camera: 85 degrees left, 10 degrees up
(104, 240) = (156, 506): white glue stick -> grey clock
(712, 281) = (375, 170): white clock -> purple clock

+===+

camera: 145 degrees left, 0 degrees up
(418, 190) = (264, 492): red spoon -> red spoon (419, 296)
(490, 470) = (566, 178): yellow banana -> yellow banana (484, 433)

+===+

## Exercise instructions
What is needed is an exact copy of the lines above, from the one containing "(104, 240) = (156, 506): white" through the one containing "(712, 281) = (375, 170): white", with nothing added.

## The answer
(104, 240) = (156, 506): white glue stick -> grey clock
(712, 281) = (375, 170): white clock -> purple clock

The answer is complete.